WORK INSTRUCTIONS>
Nothing but the lines from the one with "yellow dumbbell [435,86,489,181]" through the end of the records may appear in the answer, each reproduced exactly, pictures omitted.

SUPPLIED RECORDS>
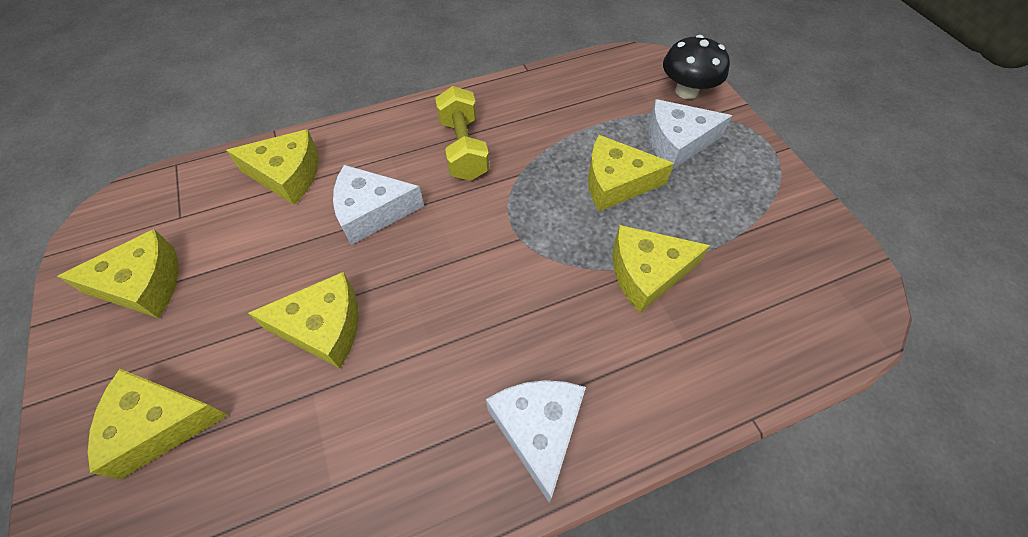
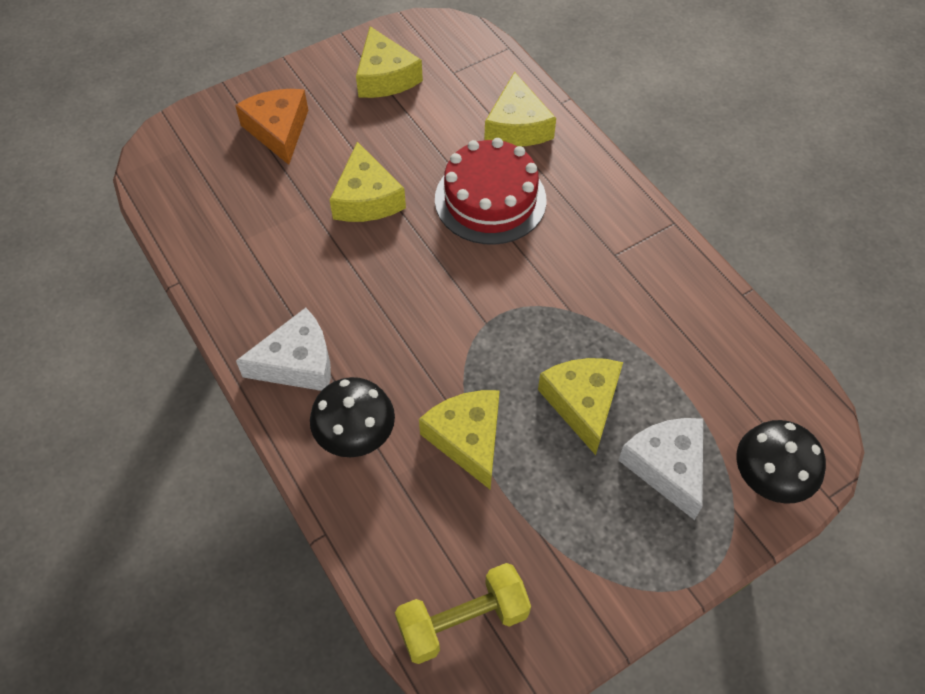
camera: 80 degrees right, 0 degrees up
yellow cheese [88,369,228,480] -> orange cheese [235,89,308,165]
white cheese [333,165,424,245] -> red cake [435,138,546,245]
yellow dumbbell [435,86,489,181] -> yellow dumbbell moved to [395,563,531,664]
none -> black mushroom [310,377,395,457]

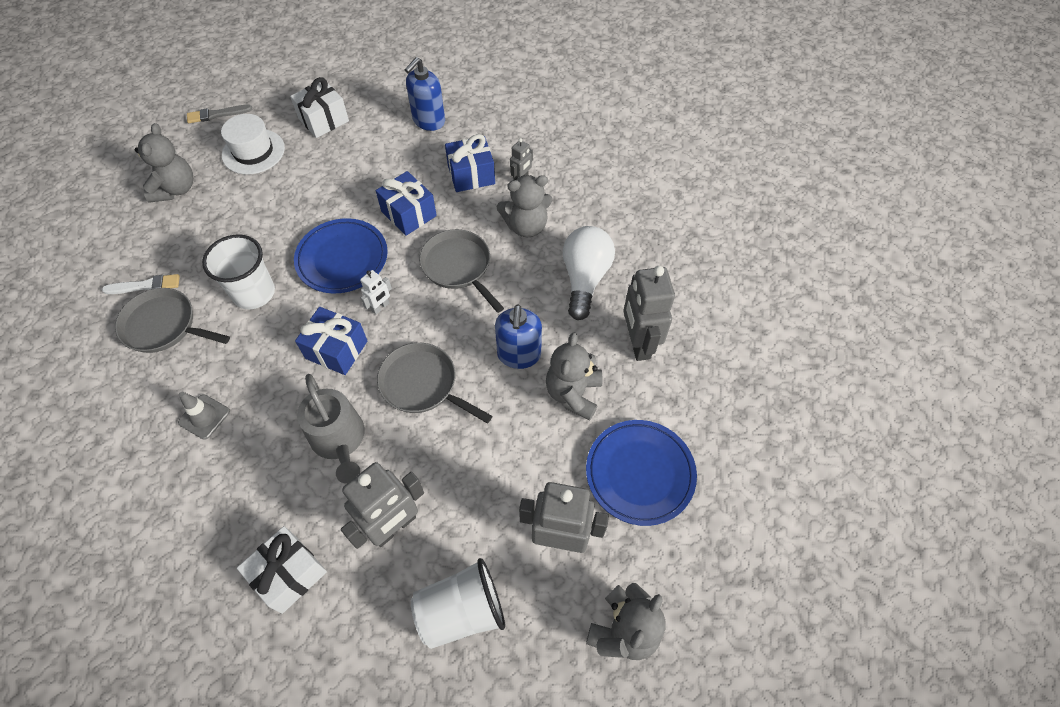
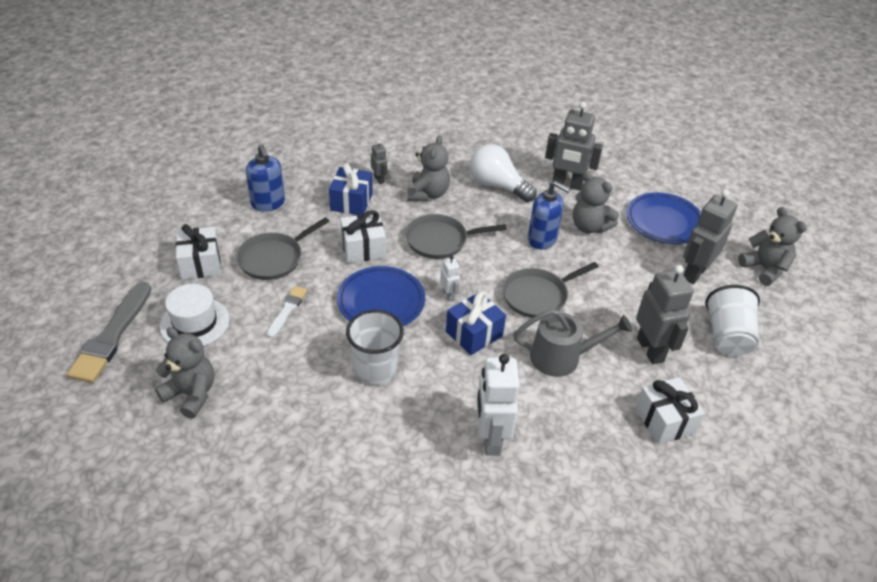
camera: 65 degrees left, 15 degrees down
white brush [102,274,180,294] -> white brush moved to [267,286,307,338]
grey pan [115,288,230,353] -> grey pan moved to [236,217,329,280]
grey traffic cone [178,392,230,440] -> white robot [477,354,520,456]
grey brush [187,105,252,123] -> grey brush [67,282,151,383], size x1.82
blue gift [376,171,437,236] -> white gift [340,210,386,263]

WORKED SOLUTION>
yellow dumbbell [435,86,489,181] -> yellow dumbbell moved to [395,563,531,664]
none -> black mushroom [310,377,395,457]

camera: 65 degrees left, 15 degrees down
white brush [102,274,180,294] -> white brush moved to [267,286,307,338]
grey pan [115,288,230,353] -> grey pan moved to [236,217,329,280]
grey traffic cone [178,392,230,440] -> white robot [477,354,520,456]
grey brush [187,105,252,123] -> grey brush [67,282,151,383], size x1.82
blue gift [376,171,437,236] -> white gift [340,210,386,263]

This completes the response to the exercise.